Content starts

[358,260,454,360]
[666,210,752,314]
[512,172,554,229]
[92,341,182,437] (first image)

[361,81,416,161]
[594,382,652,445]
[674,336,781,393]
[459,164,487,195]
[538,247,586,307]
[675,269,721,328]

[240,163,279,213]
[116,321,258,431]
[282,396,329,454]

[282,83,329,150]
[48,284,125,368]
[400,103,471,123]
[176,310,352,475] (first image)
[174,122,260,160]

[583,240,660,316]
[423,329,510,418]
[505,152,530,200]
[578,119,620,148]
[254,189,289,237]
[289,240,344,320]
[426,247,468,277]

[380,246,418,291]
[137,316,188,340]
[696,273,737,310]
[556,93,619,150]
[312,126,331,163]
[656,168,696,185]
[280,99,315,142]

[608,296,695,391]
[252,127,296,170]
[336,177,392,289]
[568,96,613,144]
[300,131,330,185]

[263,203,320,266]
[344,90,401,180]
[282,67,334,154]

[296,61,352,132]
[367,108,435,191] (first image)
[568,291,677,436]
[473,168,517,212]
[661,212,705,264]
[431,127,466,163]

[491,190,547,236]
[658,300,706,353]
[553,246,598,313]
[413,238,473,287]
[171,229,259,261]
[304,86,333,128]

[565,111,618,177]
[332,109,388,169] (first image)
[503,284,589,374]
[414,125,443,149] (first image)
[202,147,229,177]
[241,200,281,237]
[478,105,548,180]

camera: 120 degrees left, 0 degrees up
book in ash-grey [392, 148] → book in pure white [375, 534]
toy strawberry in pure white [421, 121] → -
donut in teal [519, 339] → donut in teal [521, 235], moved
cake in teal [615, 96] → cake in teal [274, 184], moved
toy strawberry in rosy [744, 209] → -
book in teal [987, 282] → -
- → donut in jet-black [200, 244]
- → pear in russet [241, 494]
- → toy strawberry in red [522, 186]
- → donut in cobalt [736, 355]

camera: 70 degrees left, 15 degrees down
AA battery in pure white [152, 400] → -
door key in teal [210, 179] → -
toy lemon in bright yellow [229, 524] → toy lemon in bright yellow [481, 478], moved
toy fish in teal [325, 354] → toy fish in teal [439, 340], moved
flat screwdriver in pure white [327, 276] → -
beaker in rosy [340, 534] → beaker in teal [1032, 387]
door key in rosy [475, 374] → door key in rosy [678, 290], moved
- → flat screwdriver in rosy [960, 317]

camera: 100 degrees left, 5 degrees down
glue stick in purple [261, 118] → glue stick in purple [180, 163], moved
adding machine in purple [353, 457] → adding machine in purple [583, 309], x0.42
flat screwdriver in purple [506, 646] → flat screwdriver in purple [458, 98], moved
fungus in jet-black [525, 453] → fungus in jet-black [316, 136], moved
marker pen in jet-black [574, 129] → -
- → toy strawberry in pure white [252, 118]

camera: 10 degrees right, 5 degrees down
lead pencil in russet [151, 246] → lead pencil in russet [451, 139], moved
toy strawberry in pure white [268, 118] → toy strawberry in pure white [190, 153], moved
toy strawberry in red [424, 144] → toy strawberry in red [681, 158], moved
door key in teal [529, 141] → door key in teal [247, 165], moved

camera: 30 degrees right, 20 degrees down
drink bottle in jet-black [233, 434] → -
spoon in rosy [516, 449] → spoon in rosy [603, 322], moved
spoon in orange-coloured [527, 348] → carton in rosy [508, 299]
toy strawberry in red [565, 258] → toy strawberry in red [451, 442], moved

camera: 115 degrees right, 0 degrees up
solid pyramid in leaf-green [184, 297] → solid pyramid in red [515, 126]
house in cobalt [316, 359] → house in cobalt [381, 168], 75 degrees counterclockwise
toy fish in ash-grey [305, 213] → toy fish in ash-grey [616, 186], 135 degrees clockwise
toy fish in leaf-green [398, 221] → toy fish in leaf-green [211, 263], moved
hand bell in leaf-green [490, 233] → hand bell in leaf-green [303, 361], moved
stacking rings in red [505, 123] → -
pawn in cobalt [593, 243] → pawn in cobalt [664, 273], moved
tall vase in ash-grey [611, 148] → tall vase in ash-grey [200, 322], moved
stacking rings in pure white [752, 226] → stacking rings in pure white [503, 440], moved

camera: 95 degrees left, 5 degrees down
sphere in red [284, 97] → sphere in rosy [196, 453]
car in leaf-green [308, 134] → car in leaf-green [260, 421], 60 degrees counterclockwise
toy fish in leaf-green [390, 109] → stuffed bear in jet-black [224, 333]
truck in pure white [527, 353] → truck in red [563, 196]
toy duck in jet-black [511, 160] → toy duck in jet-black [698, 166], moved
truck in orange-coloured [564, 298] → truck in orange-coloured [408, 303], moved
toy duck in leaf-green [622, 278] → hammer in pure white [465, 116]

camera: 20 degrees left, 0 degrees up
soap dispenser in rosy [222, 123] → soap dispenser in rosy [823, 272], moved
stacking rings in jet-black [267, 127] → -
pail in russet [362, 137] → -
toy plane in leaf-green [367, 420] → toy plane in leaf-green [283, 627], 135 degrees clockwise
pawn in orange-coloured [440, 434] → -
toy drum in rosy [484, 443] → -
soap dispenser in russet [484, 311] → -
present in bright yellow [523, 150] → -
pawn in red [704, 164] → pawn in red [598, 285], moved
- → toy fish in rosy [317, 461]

Content ends

Give again, word for word, every line of the listing above from the one with "book in ash-grey" to the one with "- → toy strawberry in red [522, 186]", both inclusive, and nothing beyond them.

THE COMPLETED TASK>
book in ash-grey [392, 148] → book in pure white [375, 534]
toy strawberry in pure white [421, 121] → -
donut in teal [519, 339] → donut in teal [521, 235], moved
cake in teal [615, 96] → cake in teal [274, 184], moved
toy strawberry in rosy [744, 209] → -
book in teal [987, 282] → -
- → donut in jet-black [200, 244]
- → pear in russet [241, 494]
- → toy strawberry in red [522, 186]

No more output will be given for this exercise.